----- Input for this task -----

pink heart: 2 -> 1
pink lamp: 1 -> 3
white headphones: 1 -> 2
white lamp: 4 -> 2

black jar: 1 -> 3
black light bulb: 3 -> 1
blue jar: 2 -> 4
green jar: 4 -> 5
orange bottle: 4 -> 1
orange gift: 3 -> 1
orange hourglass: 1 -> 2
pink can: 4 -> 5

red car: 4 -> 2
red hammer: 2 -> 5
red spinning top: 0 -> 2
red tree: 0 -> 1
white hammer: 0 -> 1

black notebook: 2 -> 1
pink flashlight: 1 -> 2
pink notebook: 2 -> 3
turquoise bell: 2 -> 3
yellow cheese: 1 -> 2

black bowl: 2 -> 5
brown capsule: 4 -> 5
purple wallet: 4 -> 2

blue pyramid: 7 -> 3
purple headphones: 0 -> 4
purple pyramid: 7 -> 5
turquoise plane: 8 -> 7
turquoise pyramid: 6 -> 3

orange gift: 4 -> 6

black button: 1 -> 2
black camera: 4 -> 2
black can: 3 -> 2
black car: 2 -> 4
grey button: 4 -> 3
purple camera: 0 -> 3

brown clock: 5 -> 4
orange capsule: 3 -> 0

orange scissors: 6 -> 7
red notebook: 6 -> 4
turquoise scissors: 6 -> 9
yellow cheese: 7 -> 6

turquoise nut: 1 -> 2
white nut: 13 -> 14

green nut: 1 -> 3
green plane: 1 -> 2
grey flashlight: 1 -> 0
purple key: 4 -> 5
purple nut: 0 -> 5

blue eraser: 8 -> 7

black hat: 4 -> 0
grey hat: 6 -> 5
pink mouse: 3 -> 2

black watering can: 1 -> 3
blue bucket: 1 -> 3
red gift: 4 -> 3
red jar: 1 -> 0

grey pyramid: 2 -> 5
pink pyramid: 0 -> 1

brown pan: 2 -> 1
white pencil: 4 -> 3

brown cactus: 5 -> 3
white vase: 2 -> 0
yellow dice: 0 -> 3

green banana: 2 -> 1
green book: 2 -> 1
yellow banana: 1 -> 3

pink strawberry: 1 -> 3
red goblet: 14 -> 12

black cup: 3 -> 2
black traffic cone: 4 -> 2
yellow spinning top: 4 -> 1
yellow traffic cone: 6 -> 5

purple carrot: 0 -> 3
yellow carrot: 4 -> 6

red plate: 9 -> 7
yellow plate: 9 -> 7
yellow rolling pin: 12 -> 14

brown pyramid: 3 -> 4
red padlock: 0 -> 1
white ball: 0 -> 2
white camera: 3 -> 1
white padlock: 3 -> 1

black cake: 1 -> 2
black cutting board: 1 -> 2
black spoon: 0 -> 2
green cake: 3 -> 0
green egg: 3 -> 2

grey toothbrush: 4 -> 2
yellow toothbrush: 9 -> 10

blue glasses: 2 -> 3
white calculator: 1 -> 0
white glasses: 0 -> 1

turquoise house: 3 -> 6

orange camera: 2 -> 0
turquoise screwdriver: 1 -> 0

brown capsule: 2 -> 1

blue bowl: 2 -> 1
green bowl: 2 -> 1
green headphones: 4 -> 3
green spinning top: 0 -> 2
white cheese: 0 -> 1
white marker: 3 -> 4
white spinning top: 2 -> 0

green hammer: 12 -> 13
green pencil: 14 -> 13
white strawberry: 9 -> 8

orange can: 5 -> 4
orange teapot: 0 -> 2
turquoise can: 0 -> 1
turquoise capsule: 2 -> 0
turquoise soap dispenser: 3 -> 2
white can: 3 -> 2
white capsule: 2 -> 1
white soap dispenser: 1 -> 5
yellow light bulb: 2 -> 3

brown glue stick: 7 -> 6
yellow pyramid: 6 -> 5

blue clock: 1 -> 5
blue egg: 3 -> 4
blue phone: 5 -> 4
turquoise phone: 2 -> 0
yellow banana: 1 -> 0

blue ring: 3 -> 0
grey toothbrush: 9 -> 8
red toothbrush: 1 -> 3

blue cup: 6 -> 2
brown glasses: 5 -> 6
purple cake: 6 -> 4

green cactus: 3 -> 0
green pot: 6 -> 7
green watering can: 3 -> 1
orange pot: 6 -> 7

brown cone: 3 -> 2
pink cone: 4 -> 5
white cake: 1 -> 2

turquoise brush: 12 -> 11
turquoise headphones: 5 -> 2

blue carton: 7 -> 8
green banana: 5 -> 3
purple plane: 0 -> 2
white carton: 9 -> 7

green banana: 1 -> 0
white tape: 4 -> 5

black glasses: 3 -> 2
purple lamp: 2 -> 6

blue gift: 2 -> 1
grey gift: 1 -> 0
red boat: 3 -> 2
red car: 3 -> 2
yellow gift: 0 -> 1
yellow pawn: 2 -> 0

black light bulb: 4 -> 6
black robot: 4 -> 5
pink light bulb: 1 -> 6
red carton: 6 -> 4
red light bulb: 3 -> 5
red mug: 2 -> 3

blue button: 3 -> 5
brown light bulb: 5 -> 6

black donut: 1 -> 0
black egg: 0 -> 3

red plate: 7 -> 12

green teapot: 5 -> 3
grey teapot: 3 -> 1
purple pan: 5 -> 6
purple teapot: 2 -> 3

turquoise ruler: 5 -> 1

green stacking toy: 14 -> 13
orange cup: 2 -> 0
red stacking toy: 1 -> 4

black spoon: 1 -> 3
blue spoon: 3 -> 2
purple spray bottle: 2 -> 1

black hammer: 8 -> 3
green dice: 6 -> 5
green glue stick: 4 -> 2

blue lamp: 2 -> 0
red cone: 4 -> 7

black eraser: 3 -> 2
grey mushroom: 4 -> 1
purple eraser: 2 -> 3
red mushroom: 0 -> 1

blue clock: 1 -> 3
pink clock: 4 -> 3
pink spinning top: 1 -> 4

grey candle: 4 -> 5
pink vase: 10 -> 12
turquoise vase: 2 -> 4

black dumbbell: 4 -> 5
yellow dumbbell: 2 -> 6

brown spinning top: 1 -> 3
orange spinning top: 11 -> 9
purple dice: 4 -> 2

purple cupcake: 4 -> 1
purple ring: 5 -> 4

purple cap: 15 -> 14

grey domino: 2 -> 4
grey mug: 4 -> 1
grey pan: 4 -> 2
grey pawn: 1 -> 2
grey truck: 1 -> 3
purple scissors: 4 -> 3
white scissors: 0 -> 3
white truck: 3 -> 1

-----

-- Task item --
Beginning with the line holding "pink strawberry: 1 -> 3" and ending with the line holding "brown glasses: 5 -> 6", write out the stretch of material above exactly; add no further lines.

-- Result of this task --
pink strawberry: 1 -> 3
red goblet: 14 -> 12

black cup: 3 -> 2
black traffic cone: 4 -> 2
yellow spinning top: 4 -> 1
yellow traffic cone: 6 -> 5

purple carrot: 0 -> 3
yellow carrot: 4 -> 6

red plate: 9 -> 7
yellow plate: 9 -> 7
yellow rolling pin: 12 -> 14

brown pyramid: 3 -> 4
red padlock: 0 -> 1
white ball: 0 -> 2
white camera: 3 -> 1
white padlock: 3 -> 1

black cake: 1 -> 2
black cutting board: 1 -> 2
black spoon: 0 -> 2
green cake: 3 -> 0
green egg: 3 -> 2

grey toothbrush: 4 -> 2
yellow toothbrush: 9 -> 10

blue glasses: 2 -> 3
white calculator: 1 -> 0
white glasses: 0 -> 1

turquoise house: 3 -> 6

orange camera: 2 -> 0
turquoise screwdriver: 1 -> 0

brown capsule: 2 -> 1

blue bowl: 2 -> 1
green bowl: 2 -> 1
green headphones: 4 -> 3
green spinning top: 0 -> 2
white cheese: 0 -> 1
white marker: 3 -> 4
white spinning top: 2 -> 0

green hammer: 12 -> 13
green pencil: 14 -> 13
white strawberry: 9 -> 8

orange can: 5 -> 4
orange teapot: 0 -> 2
turquoise can: 0 -> 1
turquoise capsule: 2 -> 0
turquoise soap dispenser: 3 -> 2
white can: 3 -> 2
white capsule: 2 -> 1
white soap dispenser: 1 -> 5
yellow light bulb: 2 -> 3

brown glue stick: 7 -> 6
yellow pyramid: 6 -> 5

blue clock: 1 -> 5
blue egg: 3 -> 4
blue phone: 5 -> 4
turquoise phone: 2 -> 0
yellow banana: 1 -> 0

blue ring: 3 -> 0
grey toothbrush: 9 -> 8
red toothbrush: 1 -> 3

blue cup: 6 -> 2
brown glasses: 5 -> 6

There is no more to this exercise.